* _TRY IT_: What lines in the entries below contain the word "rosa"? Copy all of them.

━━━━━ RECORDS SUPPLIED

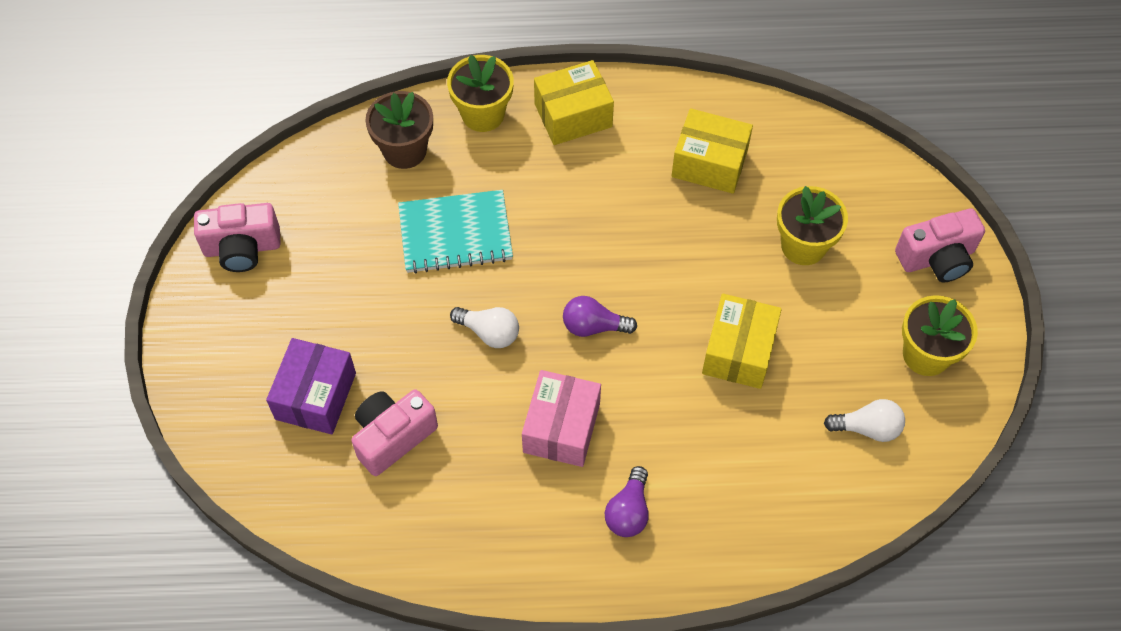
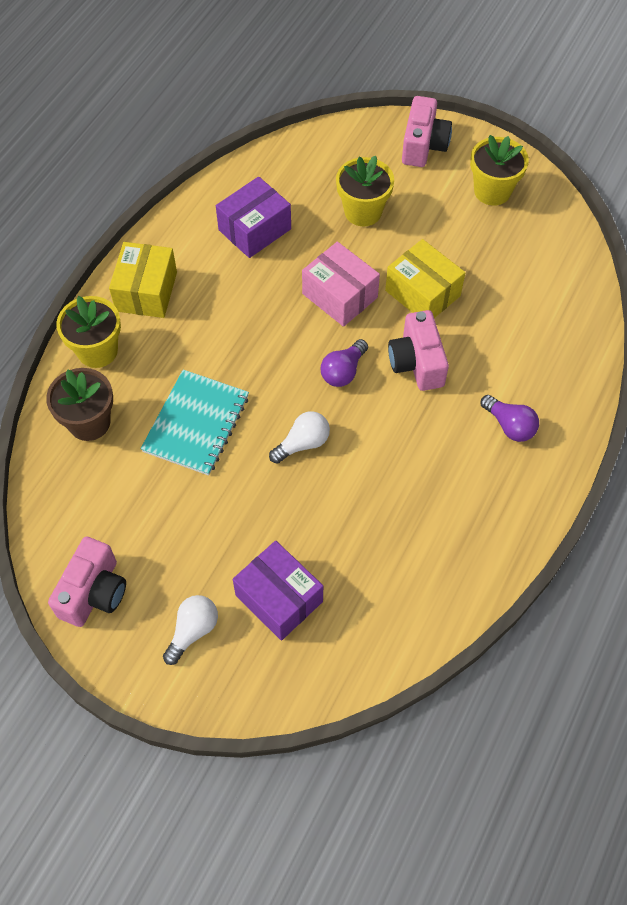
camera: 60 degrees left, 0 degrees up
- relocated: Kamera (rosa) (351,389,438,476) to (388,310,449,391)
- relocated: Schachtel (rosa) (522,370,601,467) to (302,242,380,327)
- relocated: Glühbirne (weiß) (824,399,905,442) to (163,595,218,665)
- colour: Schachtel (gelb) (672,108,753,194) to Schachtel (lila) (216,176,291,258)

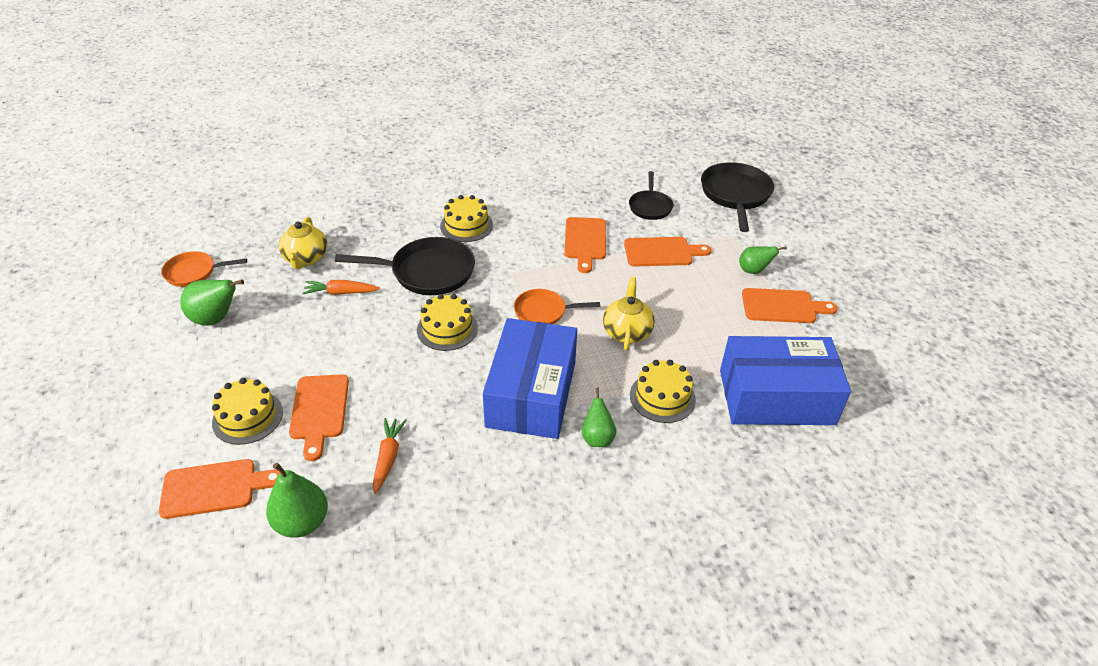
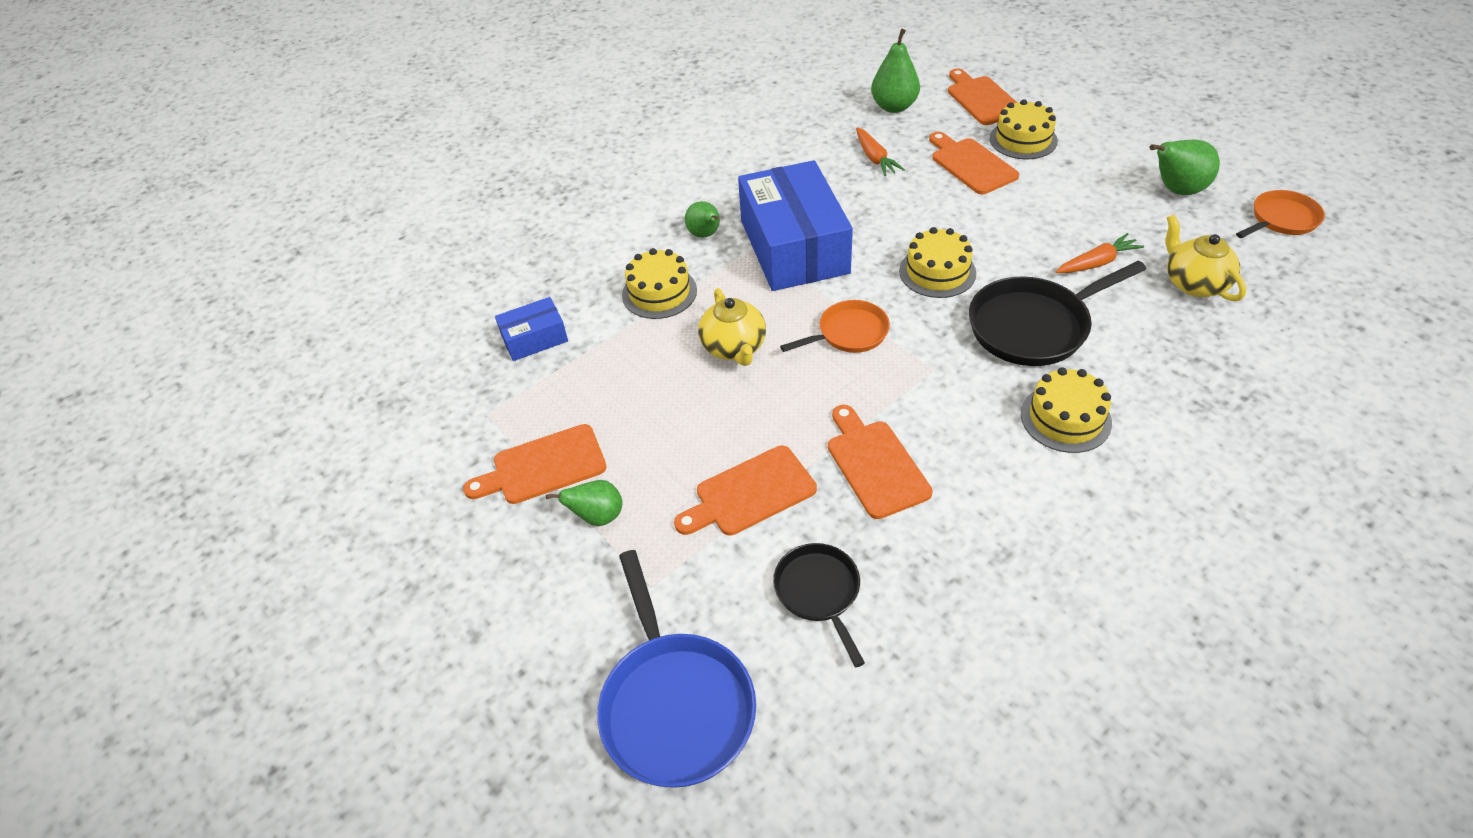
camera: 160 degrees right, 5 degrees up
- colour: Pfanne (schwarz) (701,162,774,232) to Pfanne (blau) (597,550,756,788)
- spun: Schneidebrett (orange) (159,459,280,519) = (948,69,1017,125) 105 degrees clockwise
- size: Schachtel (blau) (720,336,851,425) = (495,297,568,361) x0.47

━━━━━━━━━━
━━━━━ RECORDS SUPPLIED

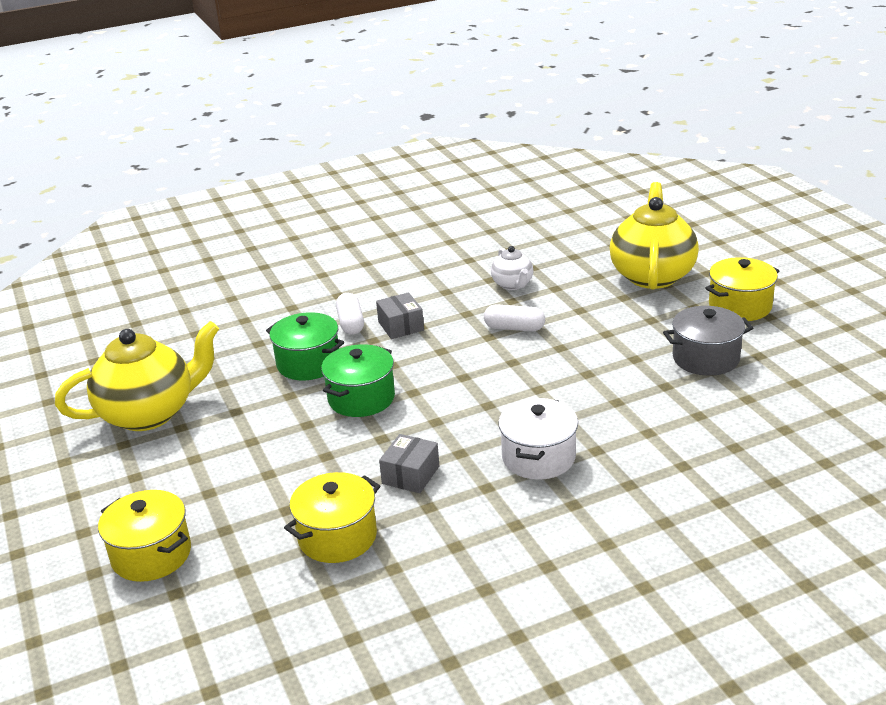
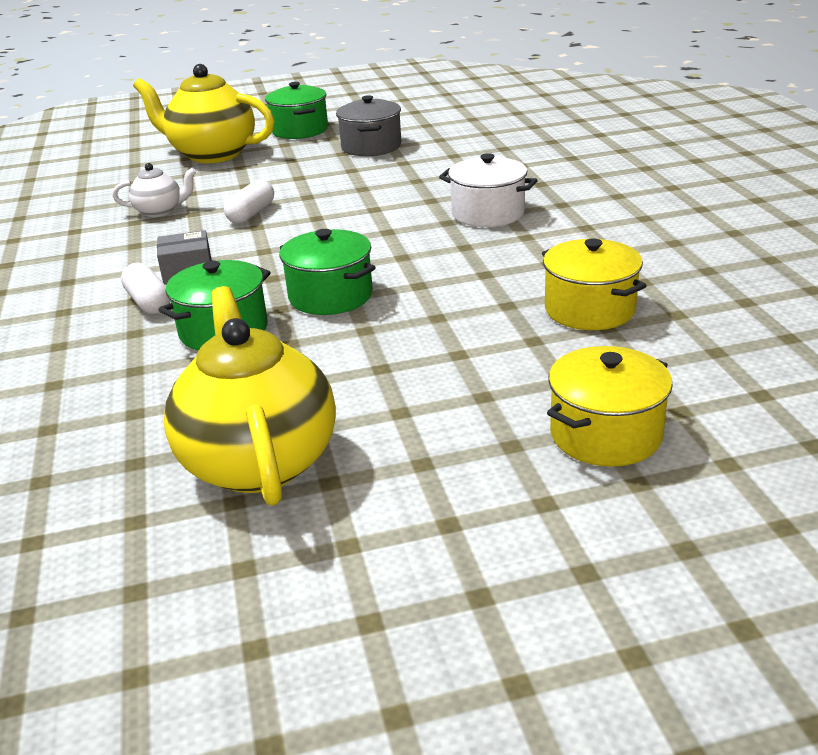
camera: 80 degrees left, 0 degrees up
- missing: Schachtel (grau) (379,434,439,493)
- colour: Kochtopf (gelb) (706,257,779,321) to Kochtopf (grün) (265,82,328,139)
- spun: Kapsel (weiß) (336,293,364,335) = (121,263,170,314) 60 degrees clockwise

━━━━━━━━━━
━━━━━ RECORDS SUPPLIED

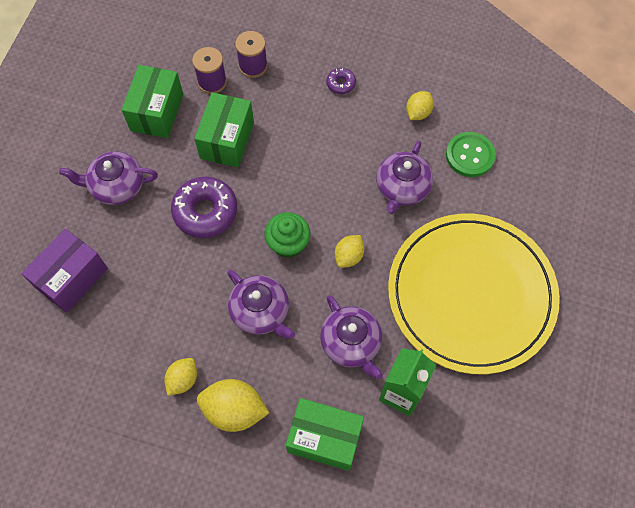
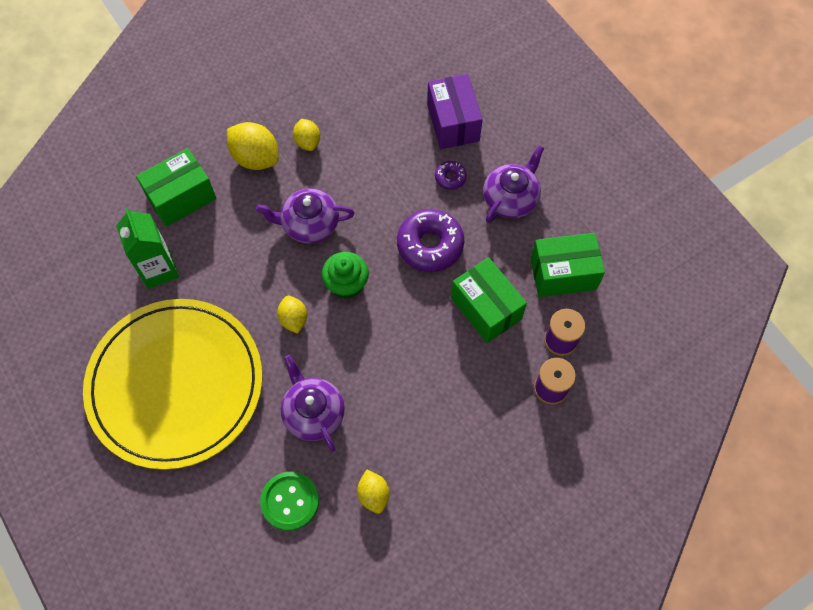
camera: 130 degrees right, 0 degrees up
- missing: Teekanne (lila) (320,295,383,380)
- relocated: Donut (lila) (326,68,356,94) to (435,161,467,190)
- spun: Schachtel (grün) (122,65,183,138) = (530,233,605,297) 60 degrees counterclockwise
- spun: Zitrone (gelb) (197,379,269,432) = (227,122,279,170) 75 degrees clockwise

━━━━━━━━━━

* _ANSWER SPACE_:
- relocated: Kamera (rosa) (351,389,438,476) to (388,310,449,391)
- relocated: Schachtel (rosa) (522,370,601,467) to (302,242,380,327)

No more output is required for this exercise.